Records supplied.
=== Section Start ===

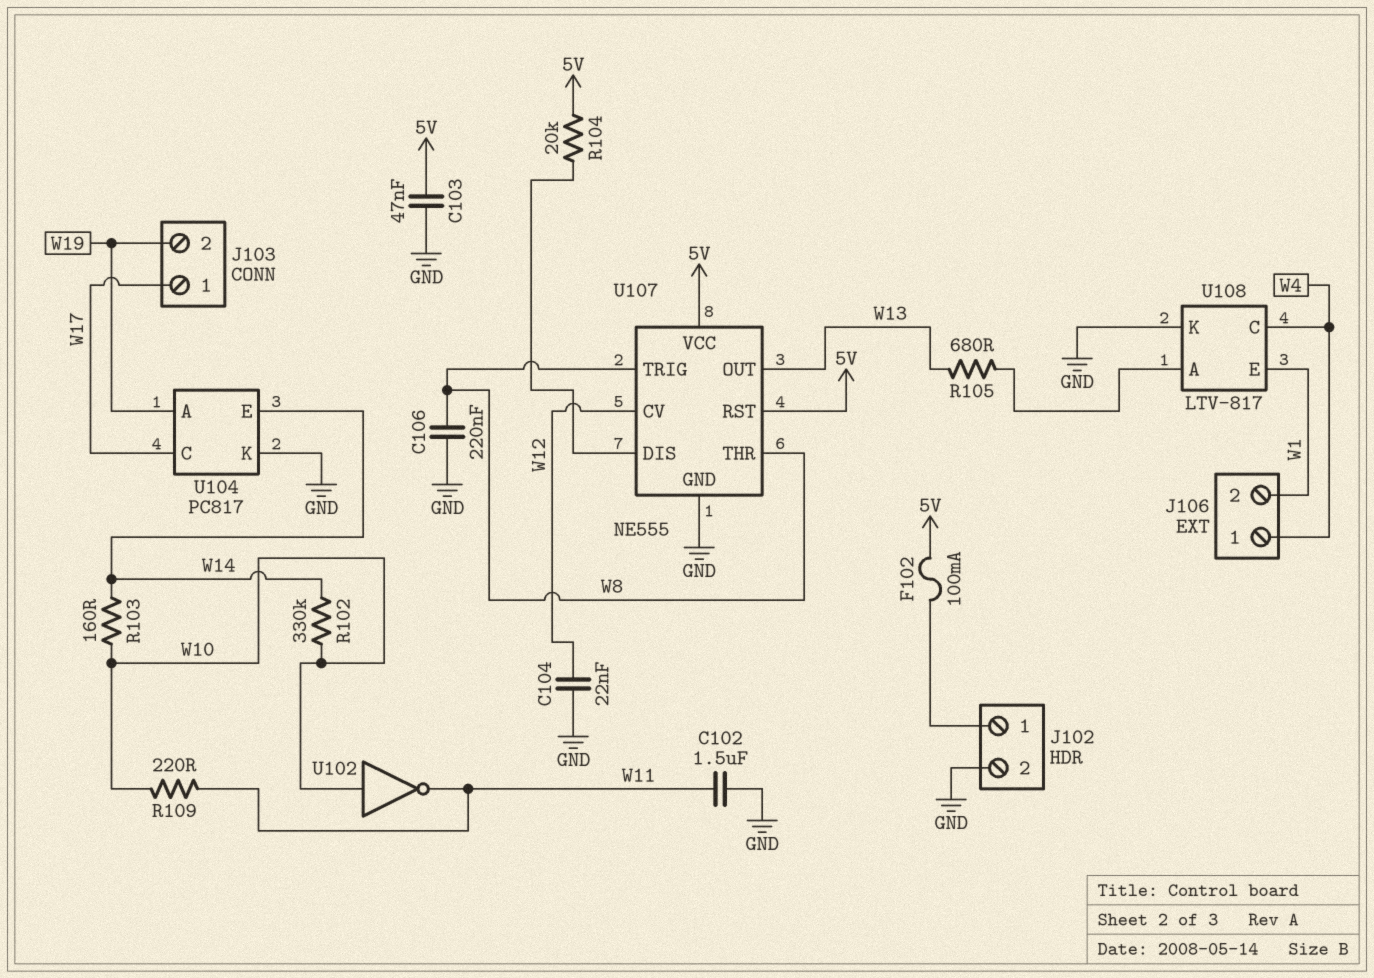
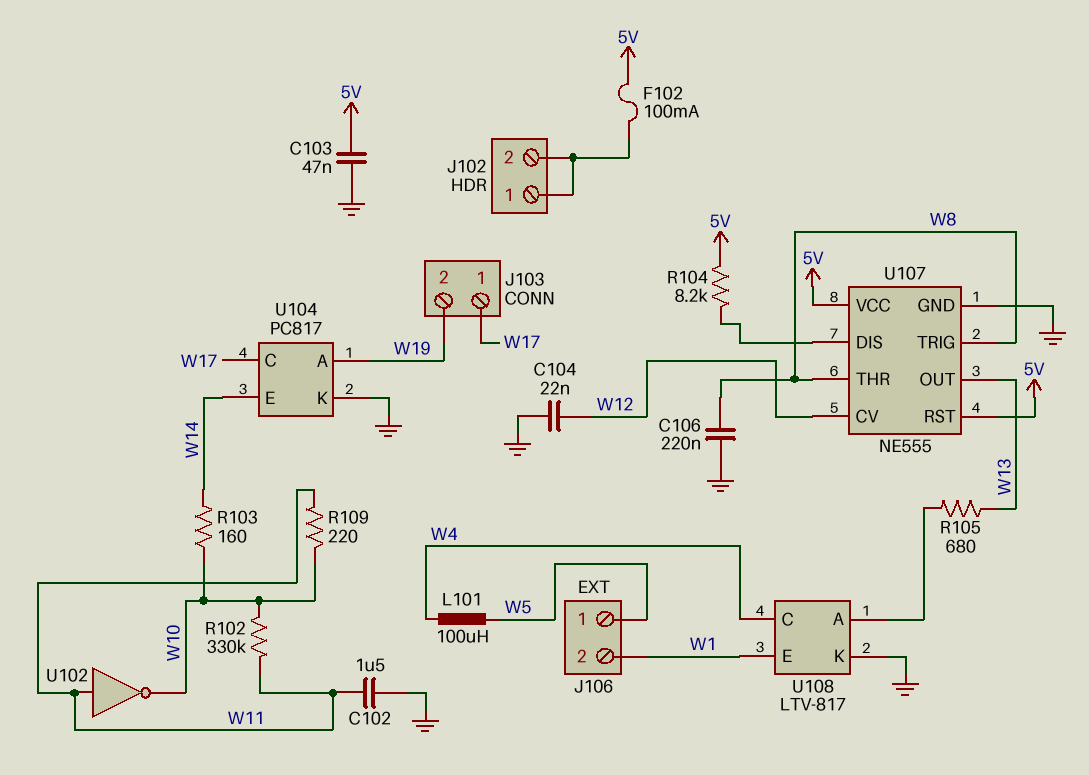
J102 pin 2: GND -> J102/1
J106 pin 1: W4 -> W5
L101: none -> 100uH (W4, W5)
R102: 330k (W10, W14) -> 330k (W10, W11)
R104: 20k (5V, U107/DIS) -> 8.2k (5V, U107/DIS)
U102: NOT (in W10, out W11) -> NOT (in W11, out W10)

=== Section End ===
=== Section Start ===

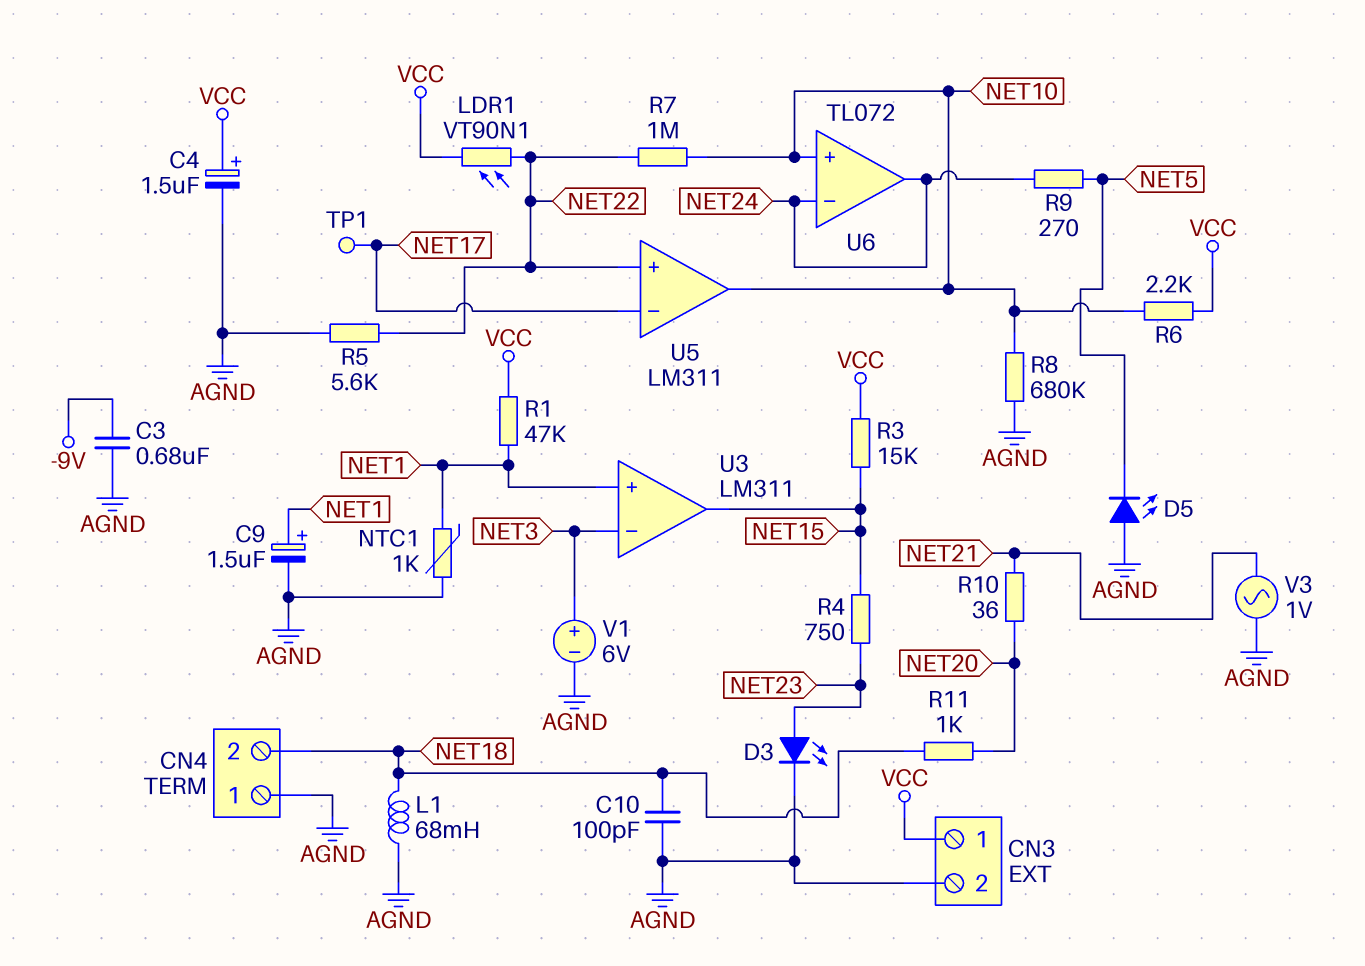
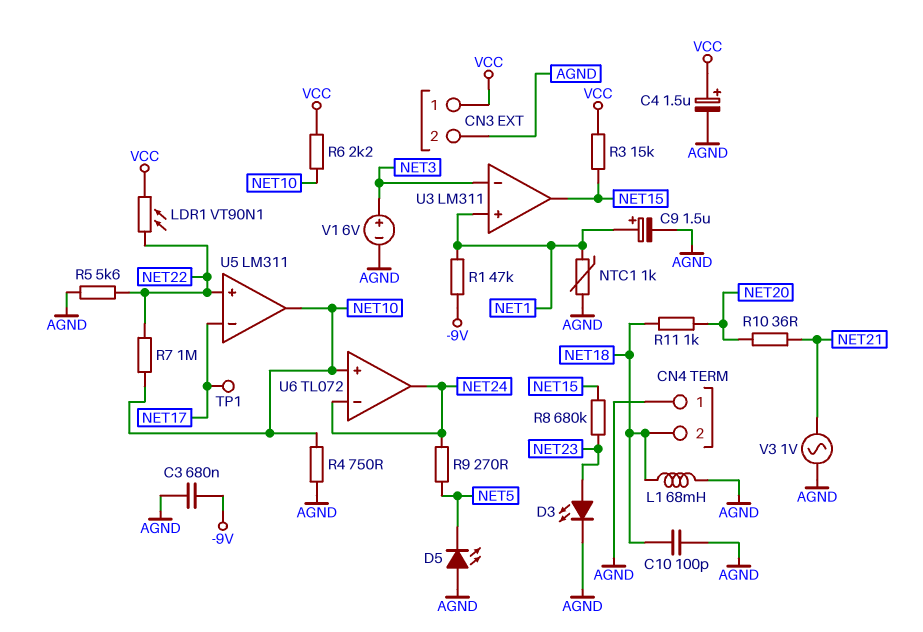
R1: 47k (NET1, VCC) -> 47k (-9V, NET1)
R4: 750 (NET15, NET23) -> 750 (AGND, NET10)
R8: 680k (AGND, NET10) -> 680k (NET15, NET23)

=== Section End ===

About this task. Where does the string "AGND" appear in the records above? Show every line that holds it.

Finished exercise.
R4: 750 (NET15, NET23) -> 750 (AGND, NET10)
R8: 680k (AGND, NET10) -> 680k (NET15, NET23)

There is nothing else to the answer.